Try it
Retype the records exactly, including every line.

(Edit tracking data)
* * * * *
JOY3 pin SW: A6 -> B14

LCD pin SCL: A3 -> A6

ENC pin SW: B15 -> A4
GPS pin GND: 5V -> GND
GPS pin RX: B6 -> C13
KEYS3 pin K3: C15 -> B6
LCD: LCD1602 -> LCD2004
* * * * *
Result of the exercise
JOY3 pin SW: A6 -> B14

LCD pin SCL: A3 -> A6

ENC pin SW: B15 -> A4
GPS pin GND: 5V -> GND
GPS pin RX: B6 -> C13
KEYS3 pin K3: C15 -> B6
LCD: LCD1602 -> LCD2004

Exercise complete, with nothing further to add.